Problem requirements
Nothing below is to be printed except the lines between the line holding "camera: 115 degrees left, 5 degrees down" and the line holding "(419, 148) = (168, 215): orange", inclusive, each exactly as it appears.

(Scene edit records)
──────
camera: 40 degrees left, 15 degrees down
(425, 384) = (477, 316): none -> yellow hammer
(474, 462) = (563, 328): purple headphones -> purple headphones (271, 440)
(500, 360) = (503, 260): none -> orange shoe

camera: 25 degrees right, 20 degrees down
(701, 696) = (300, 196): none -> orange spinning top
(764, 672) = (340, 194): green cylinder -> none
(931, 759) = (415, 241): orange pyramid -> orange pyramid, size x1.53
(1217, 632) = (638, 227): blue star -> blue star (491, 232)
──────
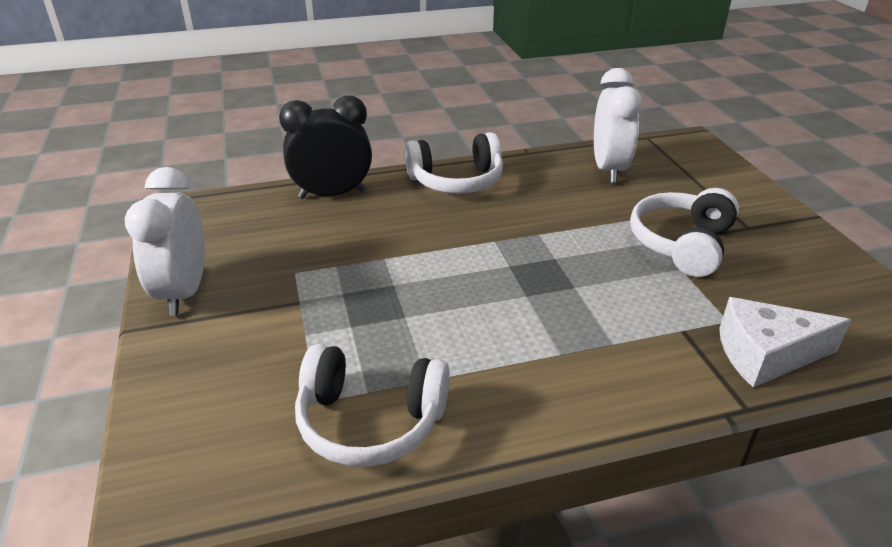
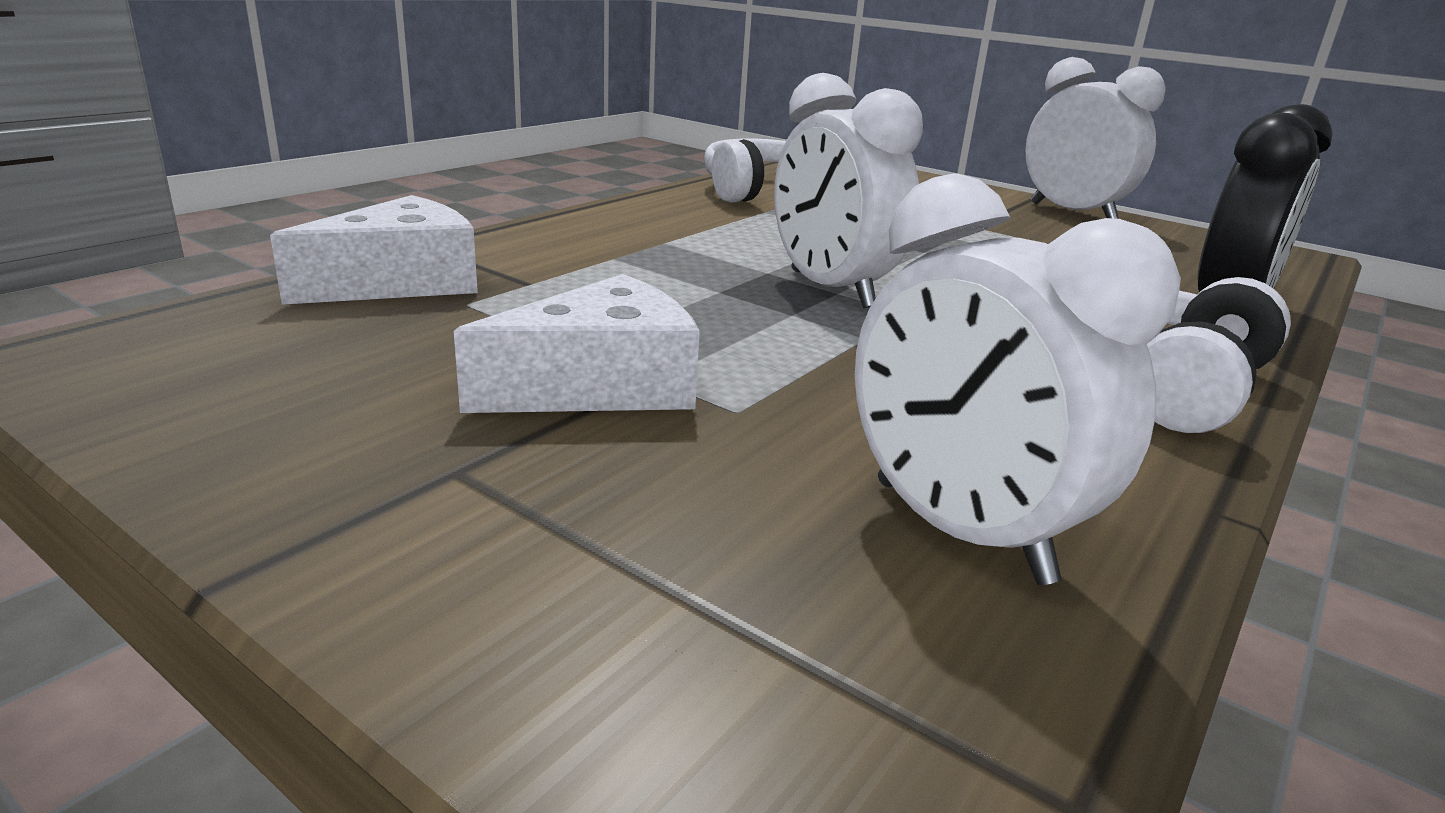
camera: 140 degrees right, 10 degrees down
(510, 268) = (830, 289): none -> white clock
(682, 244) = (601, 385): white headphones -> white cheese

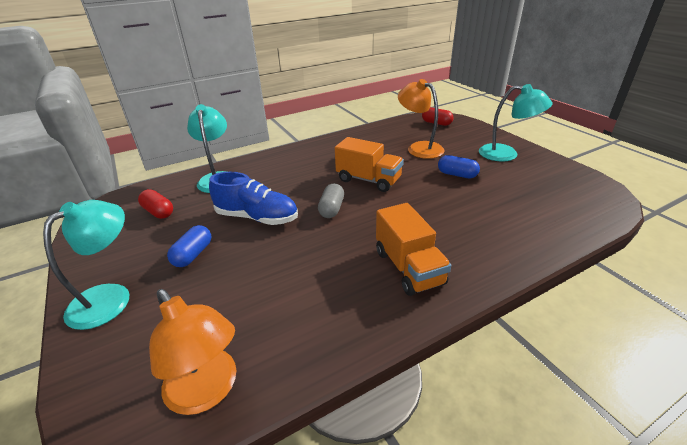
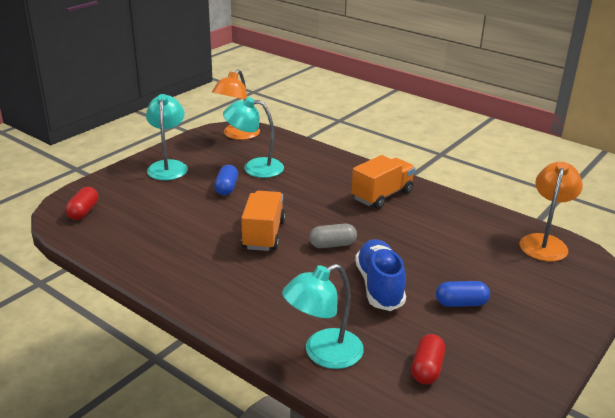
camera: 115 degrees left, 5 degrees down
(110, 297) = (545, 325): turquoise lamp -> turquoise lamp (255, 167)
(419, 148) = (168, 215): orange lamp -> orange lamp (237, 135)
──────
Your response
camera: 115 degrees left, 5 degrees down
(110, 297) = (545, 325): turquoise lamp -> turquoise lamp (255, 167)
(419, 148) = (168, 215): orange lamp -> orange lamp (237, 135)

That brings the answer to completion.